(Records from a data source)
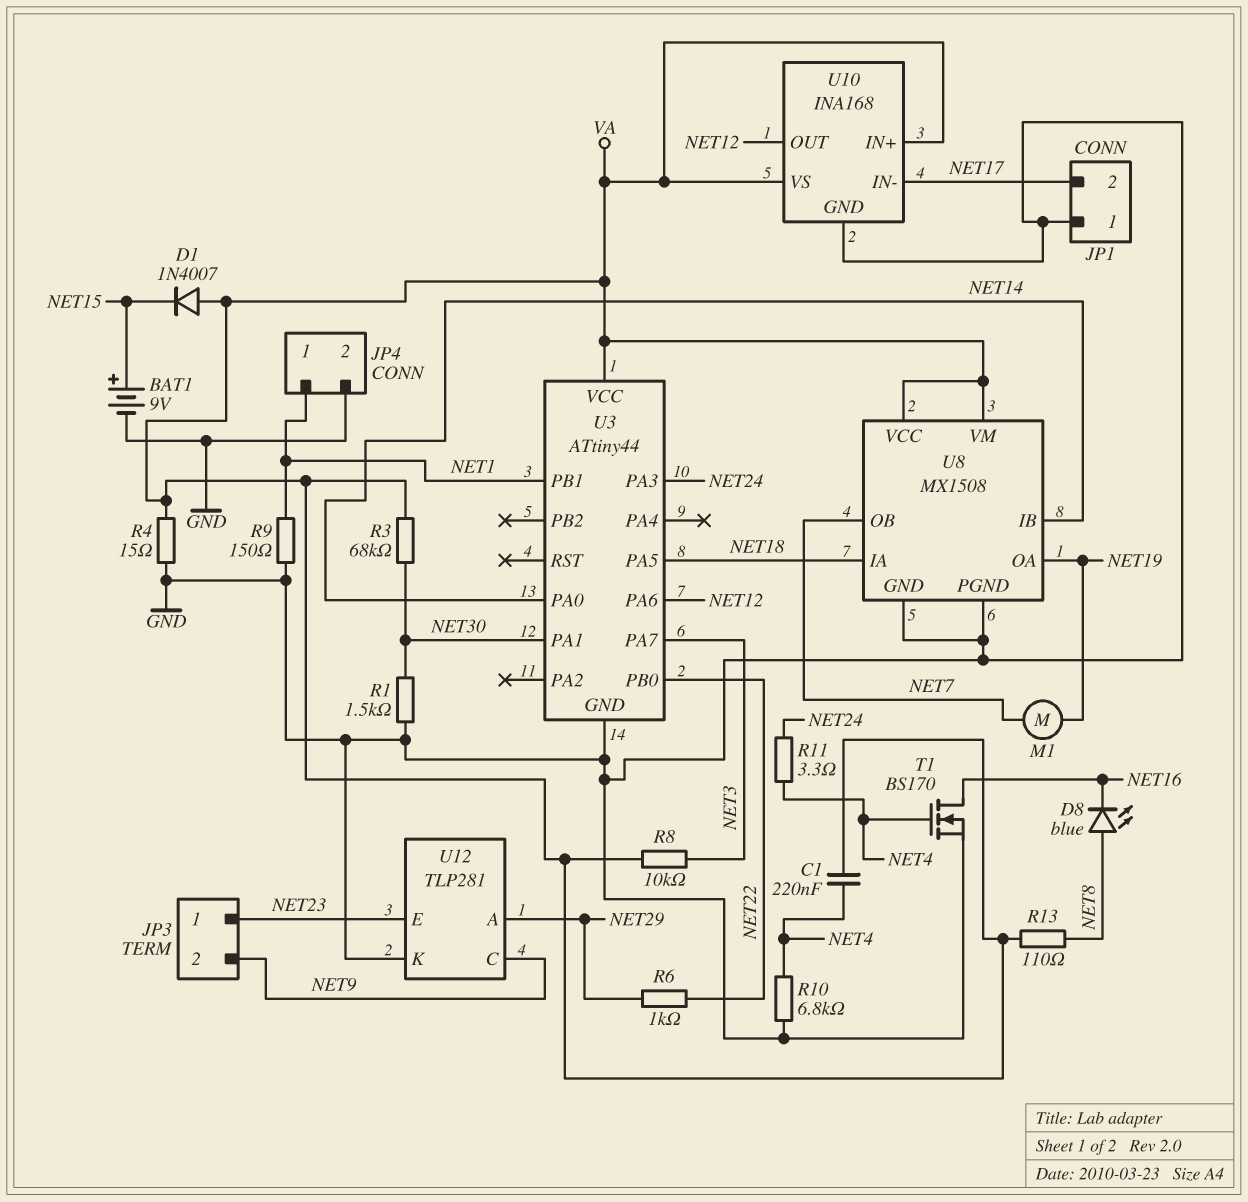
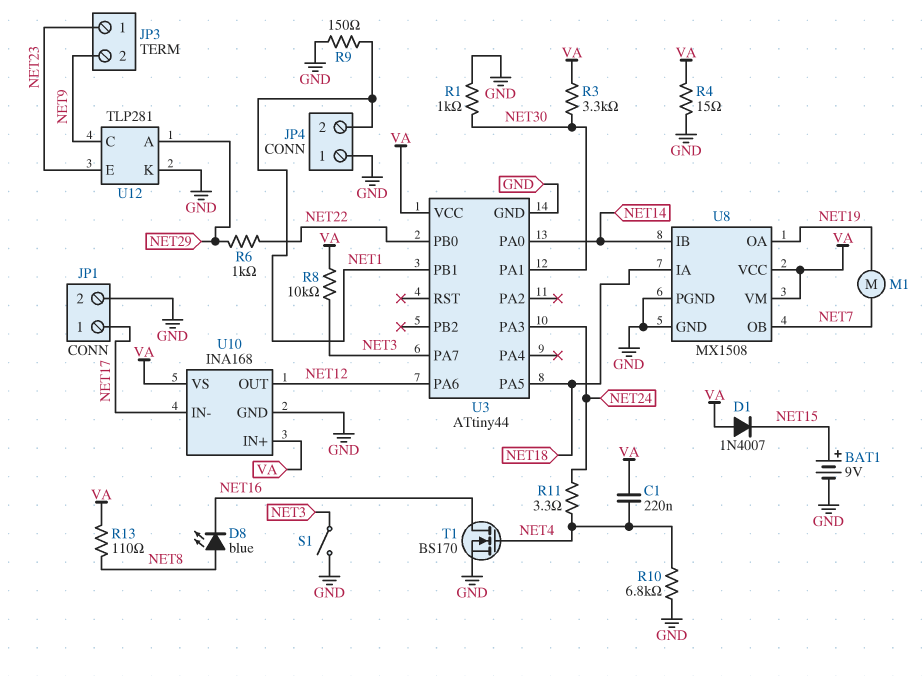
JP1 pin 1: GND -> NET17
JP1 pin 2: NET17 -> GND
JP4 pin 1: NET1 -> GND
JP4 pin 2: GND -> NET1
R1: 1.5k (GND, NET30) -> 1k (GND, NET30)
R3: 68k (NET30, VA) -> 3.3k (NET30, VA)
S1: none -> switch (GND, NET3)

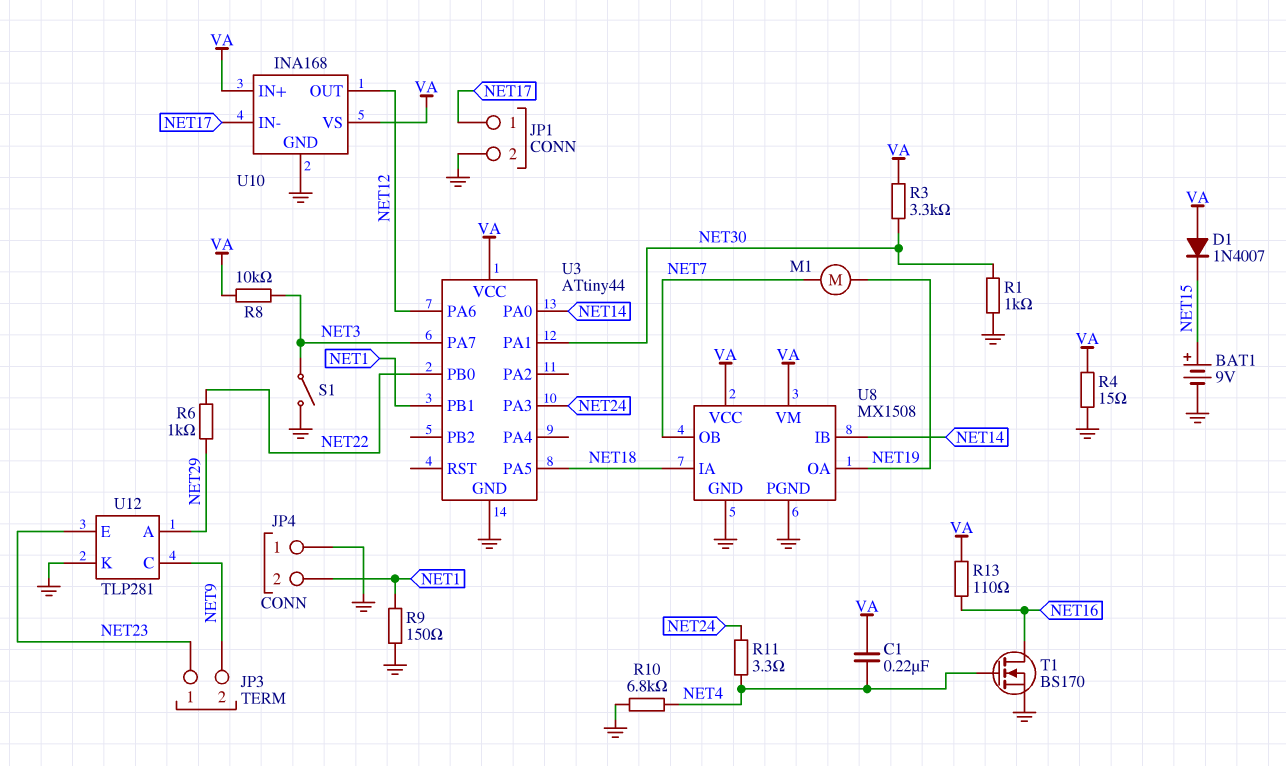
D8: LED blue (A NET8, K NET16) -> none
R13: 110 (NET8, VA) -> 110 (NET16, VA)

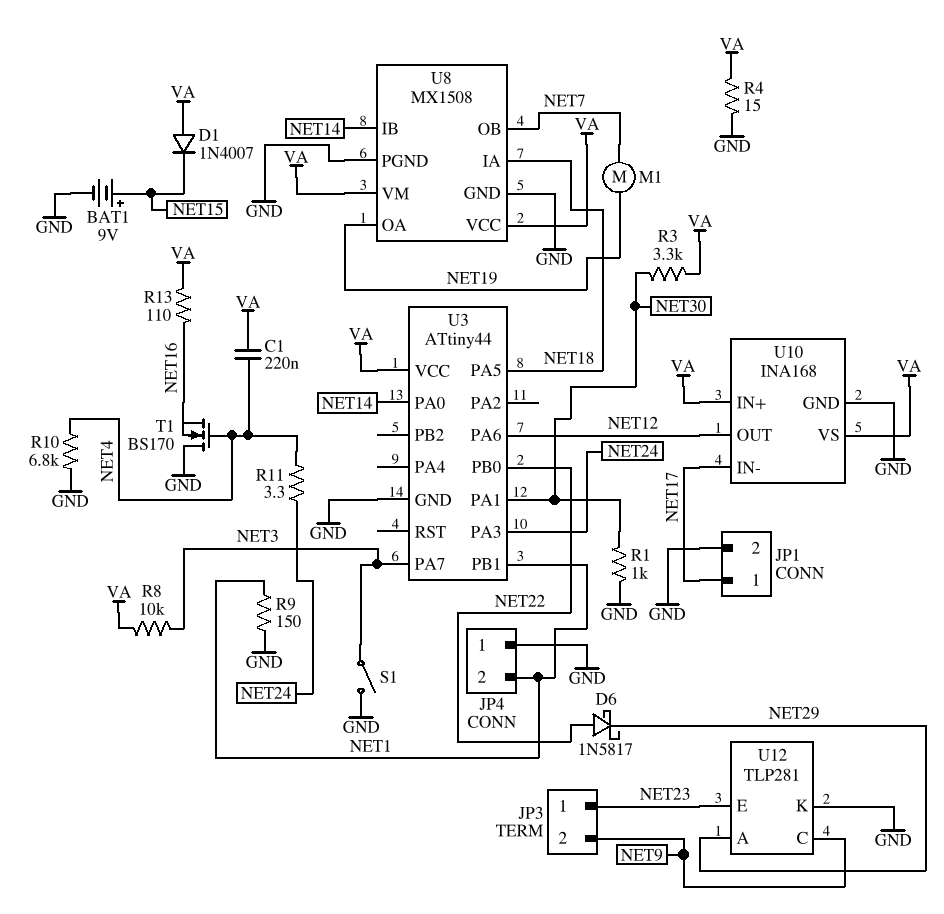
D6: none -> schottky 1N5817 (A NET22, K NET29)
R6: 1k (NET22, NET29) -> none
T1: NMOS BS170 (G NET4, D NET16, S GND) -> NMOS BS170 (G NET4, D GND, S NET16)

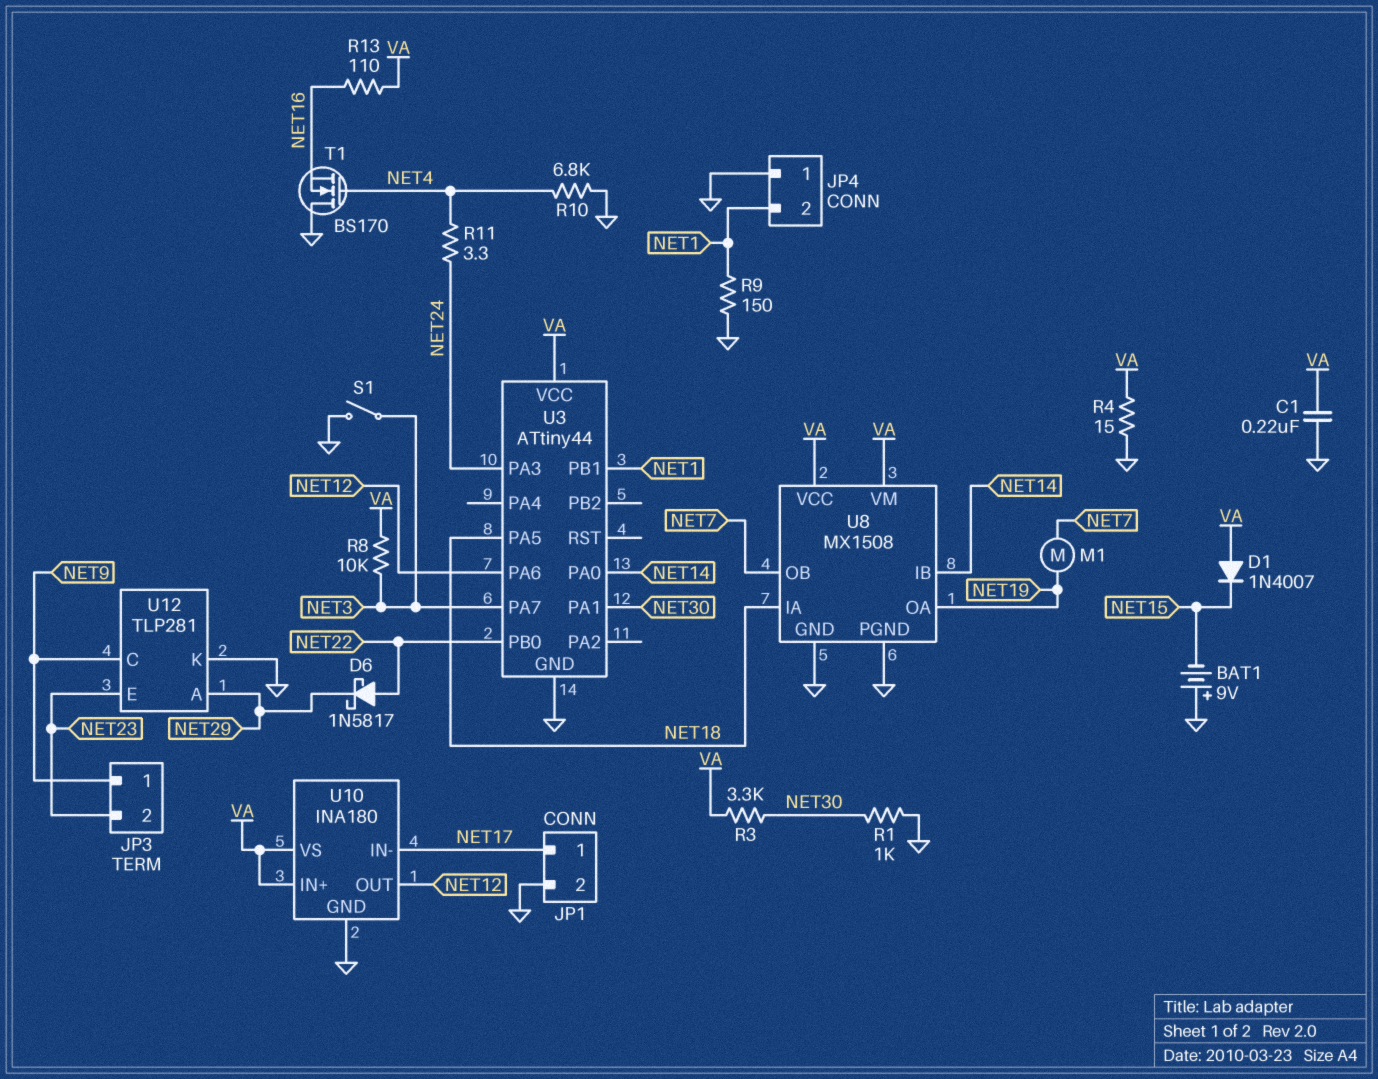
BAT1: 9V (plus NET15, minus GND) -> 9V (plus GND, minus NET15)
C1: 220nF (NET4, VA) -> 220nF (GND, VA)
JP3 pin 1: NET23 -> NET9
JP3 pin 2: NET9 -> NET23
U10: INA168 -> INA180

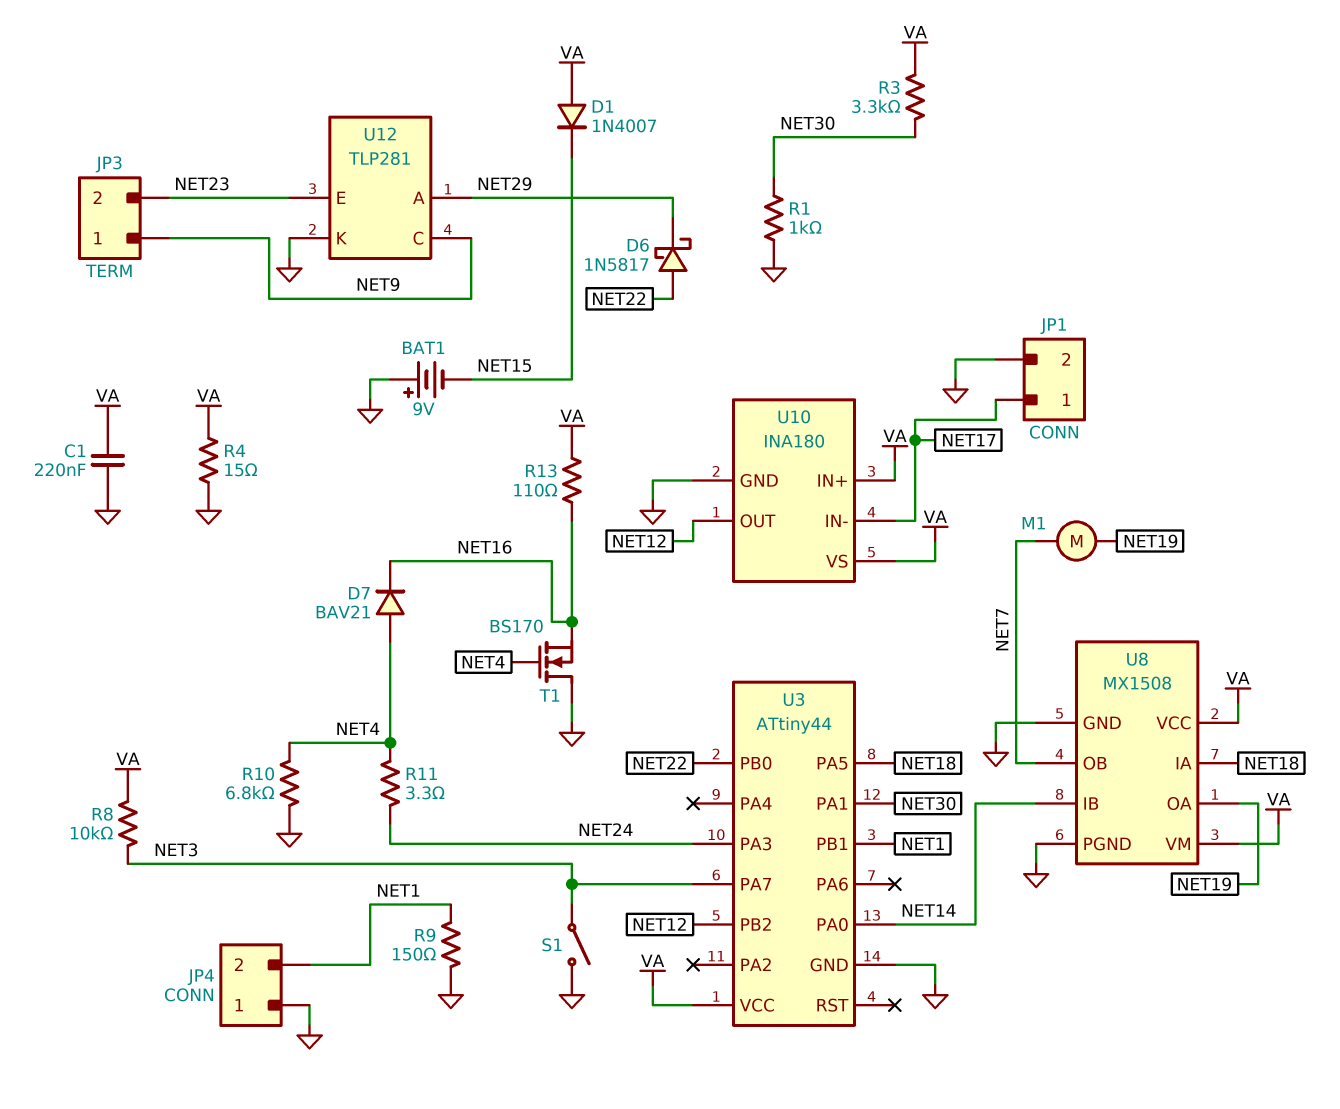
D7: none -> diode BAV21 (A NET4, K NET16)
U3 pin PA6: NET12 -> none
U3 pin PB2: none -> NET12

● PROBLEM DESCRIPTION
The lines wanted run from the line containing "JP3 pin 1: NET23 -> NET9" through the end of the entries; return them exactly, both ends included, and keep pictures out.

● ANSWER SECTION
JP3 pin 1: NET23 -> NET9
JP3 pin 2: NET9 -> NET23
U10: INA168 -> INA180

D7: none -> diode BAV21 (A NET4, K NET16)
U3 pin PA6: NET12 -> none
U3 pin PB2: none -> NET12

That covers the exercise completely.